→ Work task: Output the lines of the records from the one containing "white carton: 2 -> 3" through the last, both ends included. Leave pictures out.

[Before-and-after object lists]

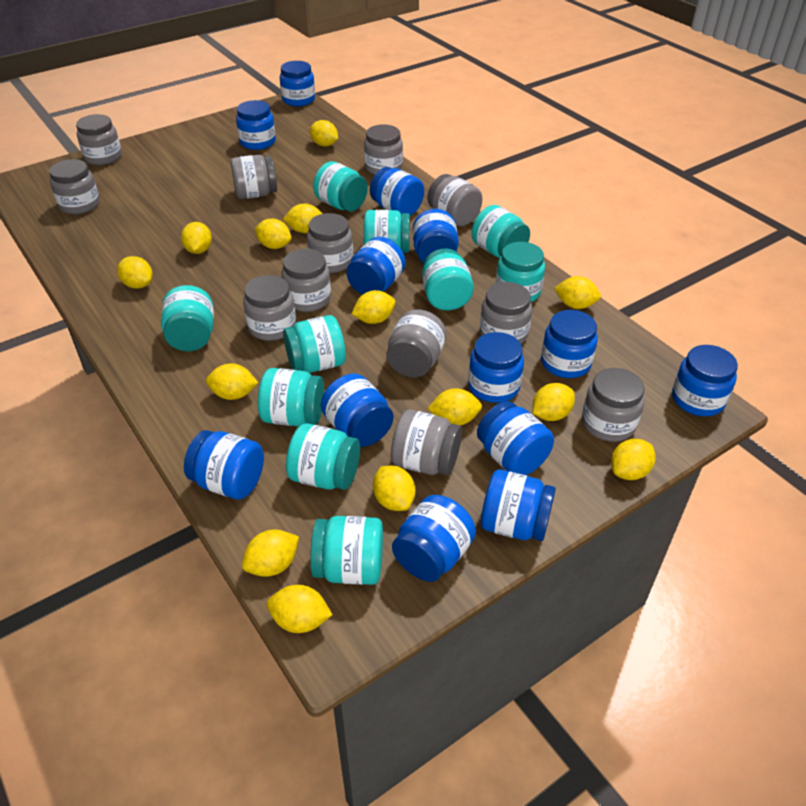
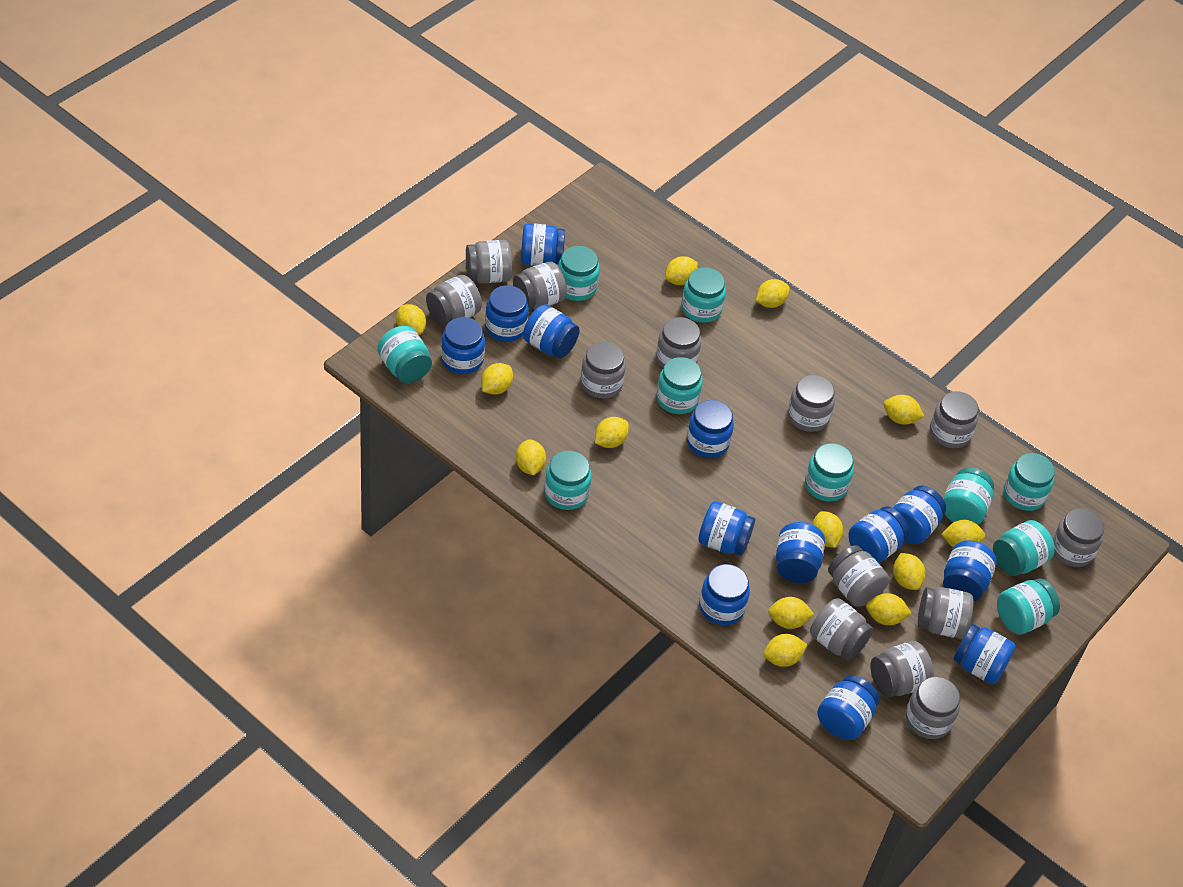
grey jar: 12 -> 13
yellow lemon: 14 -> 13

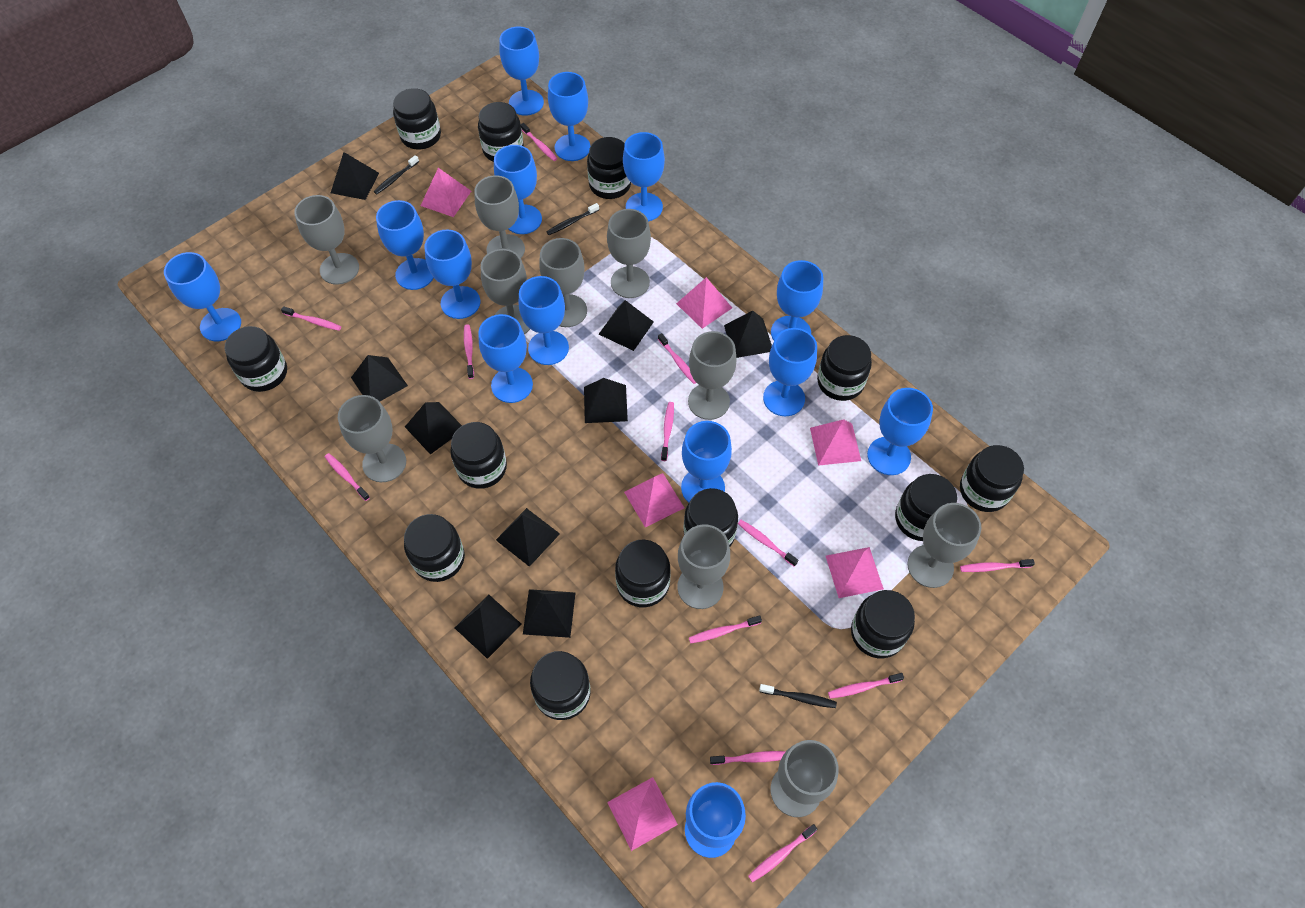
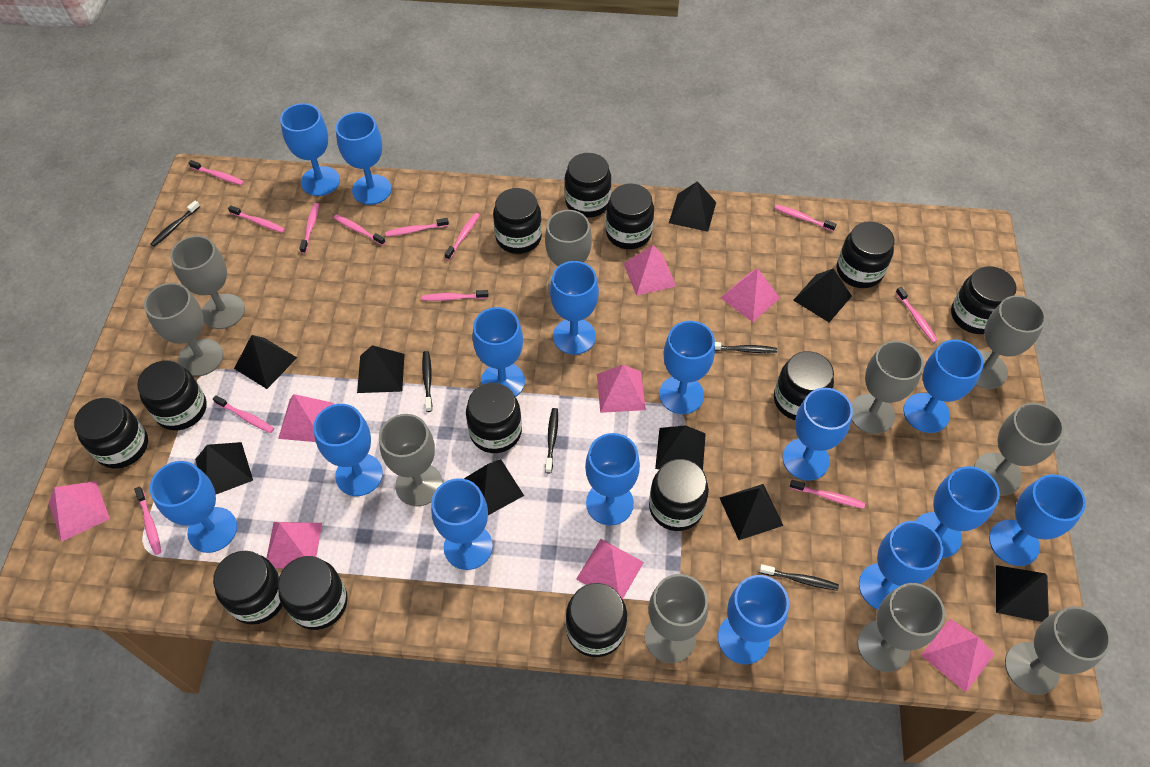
black toothbrush: 3 -> 5
blue goblet: 14 -> 15
pink pyramid: 6 -> 8

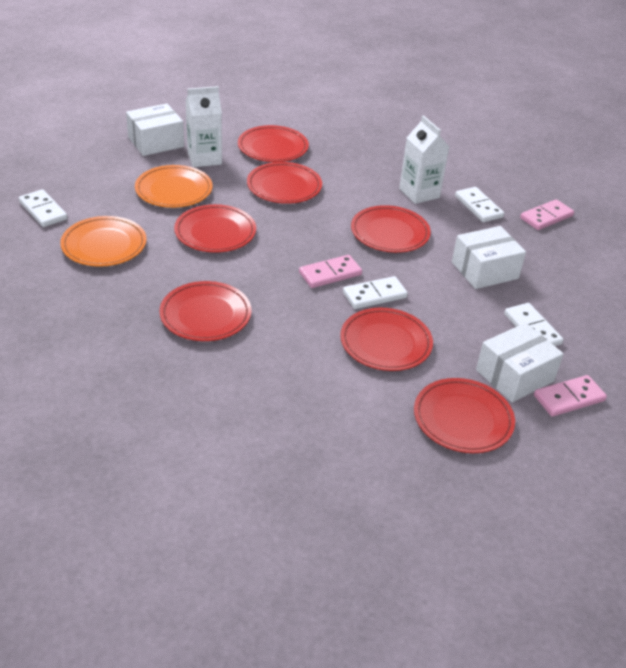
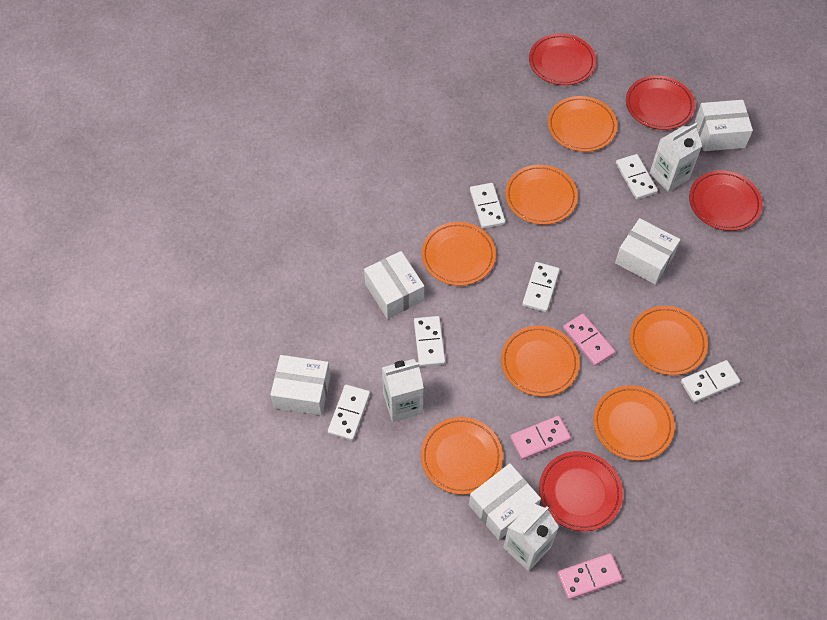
orange plate: 2 -> 7
red plate: 7 -> 4
white box: 3 -> 5
white carton: 2 -> 3
white domino: 4 -> 6

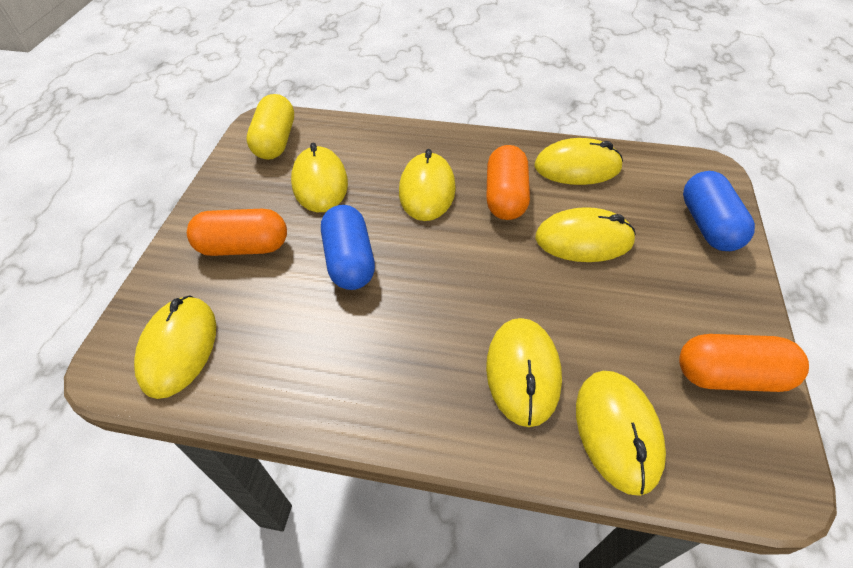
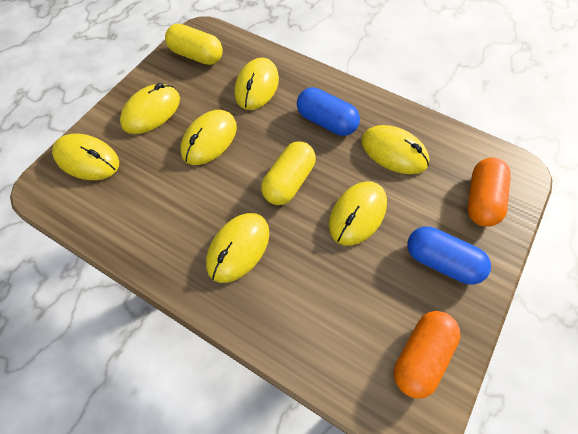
orange capsule: 3 -> 2
yellow capsule: 1 -> 2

→ Answer box:
white carton: 2 -> 3
white domino: 4 -> 6

orange capsule: 3 -> 2
yellow capsule: 1 -> 2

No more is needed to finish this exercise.